** RECORD EXCERPTS **

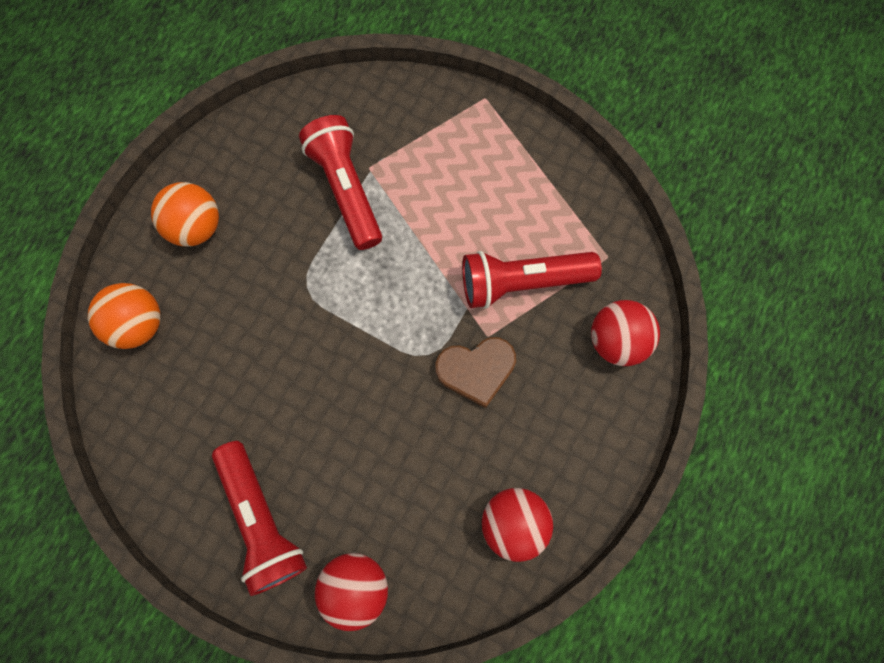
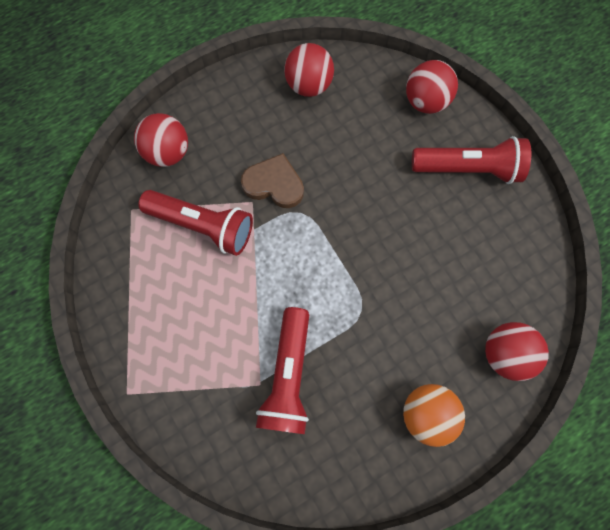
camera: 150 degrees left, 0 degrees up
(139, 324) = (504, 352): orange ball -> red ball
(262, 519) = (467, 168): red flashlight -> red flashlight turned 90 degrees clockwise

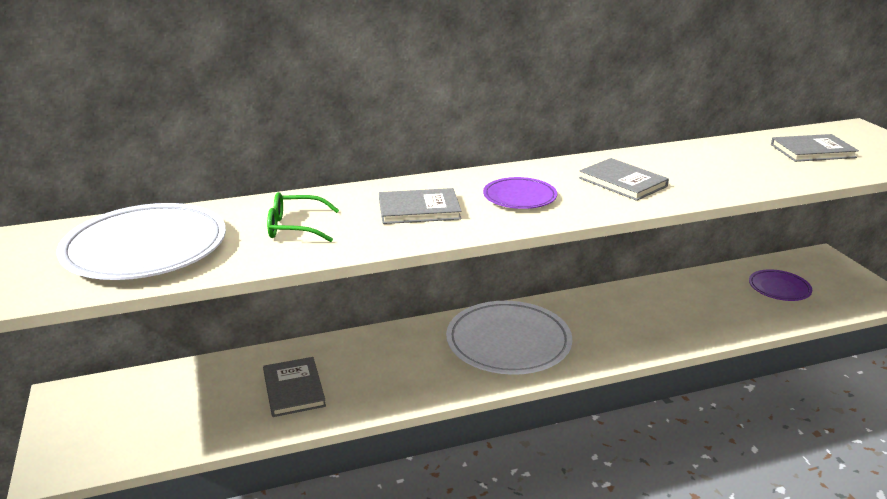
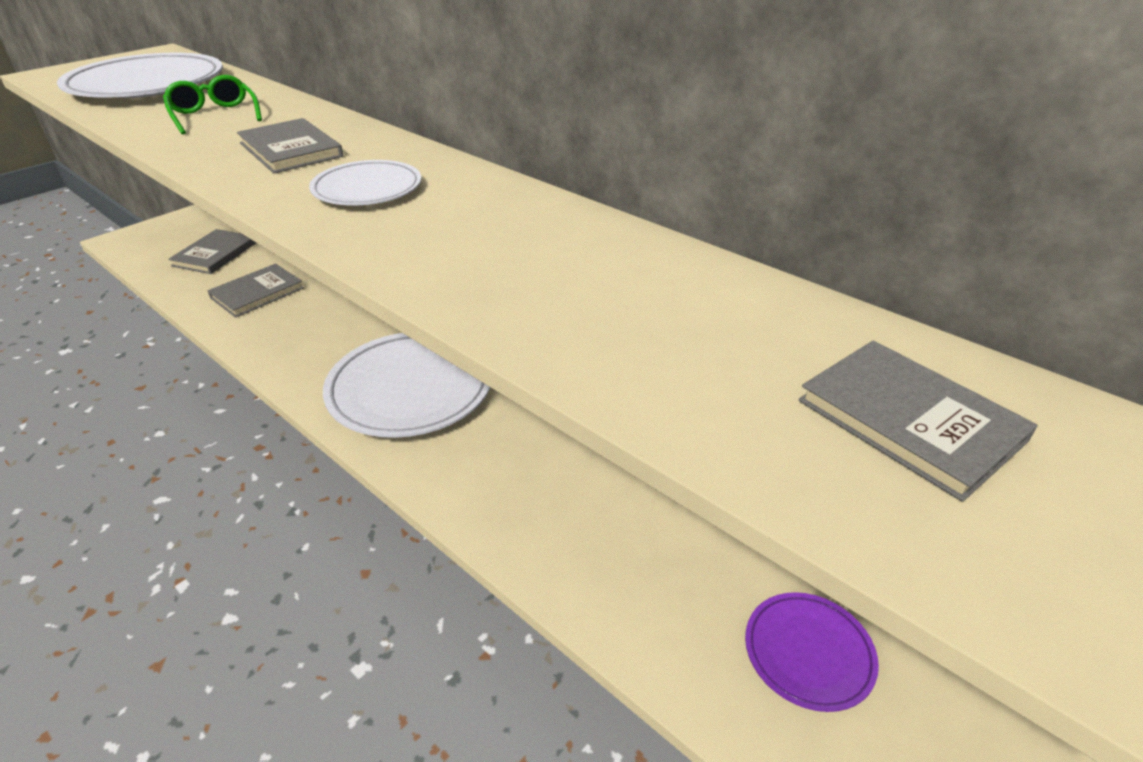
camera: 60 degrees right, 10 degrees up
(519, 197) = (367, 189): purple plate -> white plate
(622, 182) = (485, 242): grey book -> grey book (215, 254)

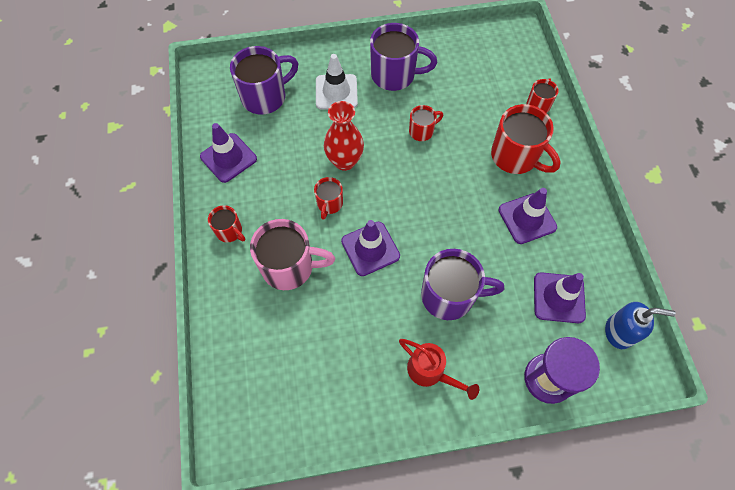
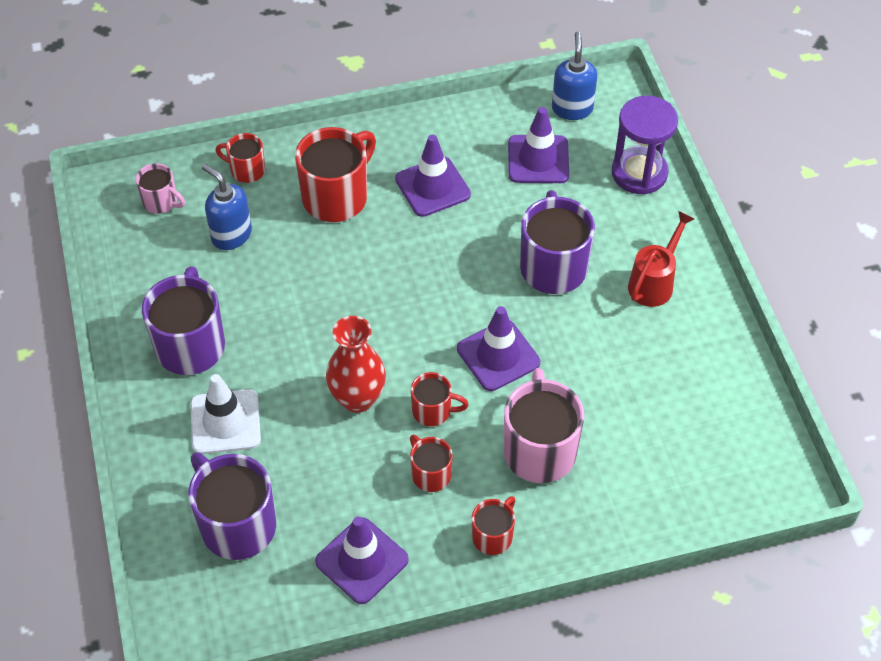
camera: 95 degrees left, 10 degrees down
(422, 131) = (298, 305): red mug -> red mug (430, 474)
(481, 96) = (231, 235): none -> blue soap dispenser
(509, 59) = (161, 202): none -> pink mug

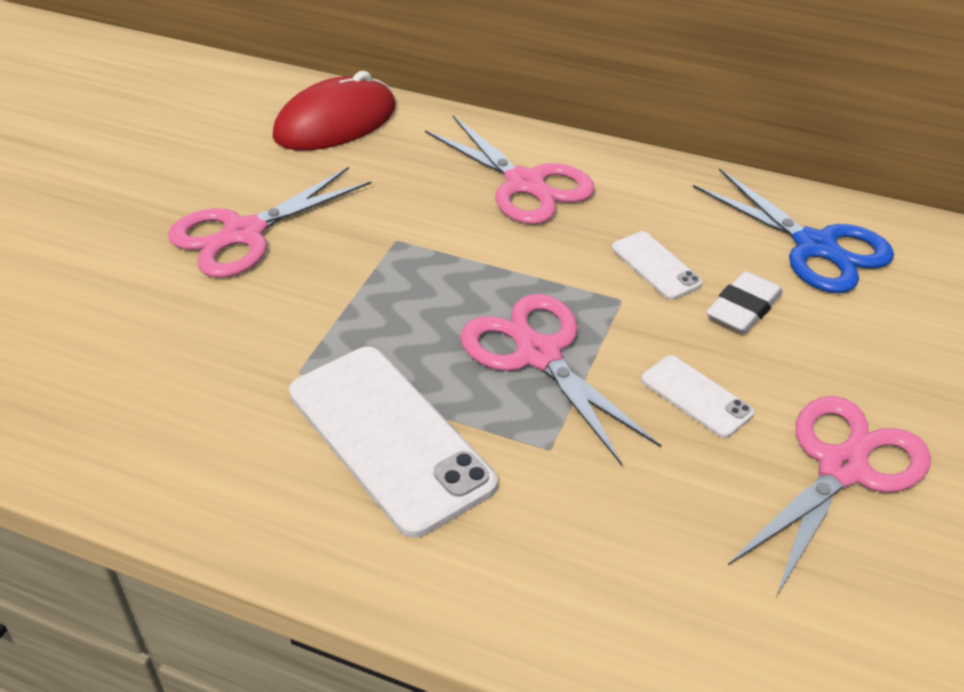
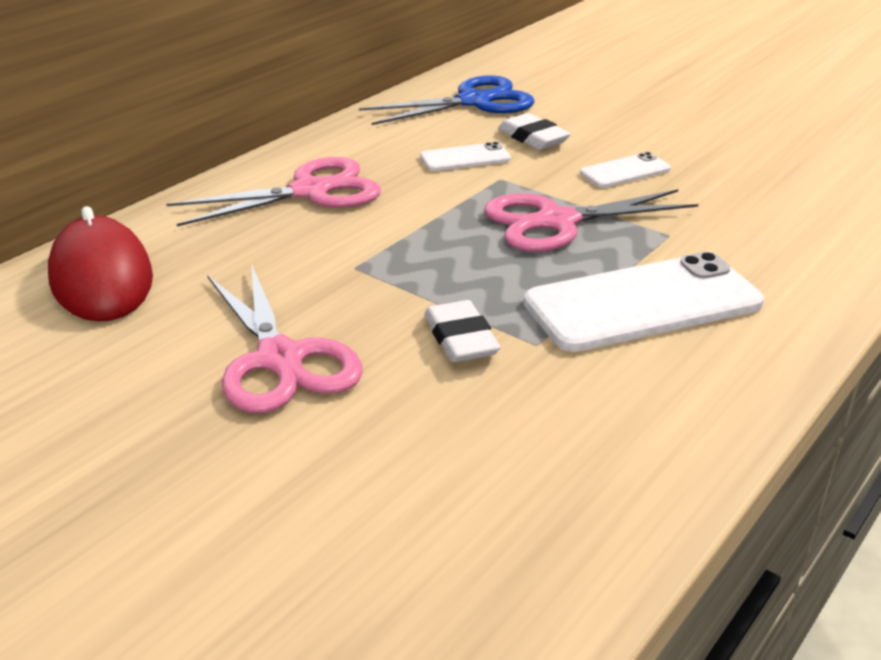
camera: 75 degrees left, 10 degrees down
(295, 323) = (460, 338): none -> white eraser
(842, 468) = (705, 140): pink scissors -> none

** WORK TO BE COMPLETED **
Which of the lines above contain "pink"? Return them all.

** RESULT **
(509, 59) = (161, 202): none -> pink mug
(842, 468) = (705, 140): pink scissors -> none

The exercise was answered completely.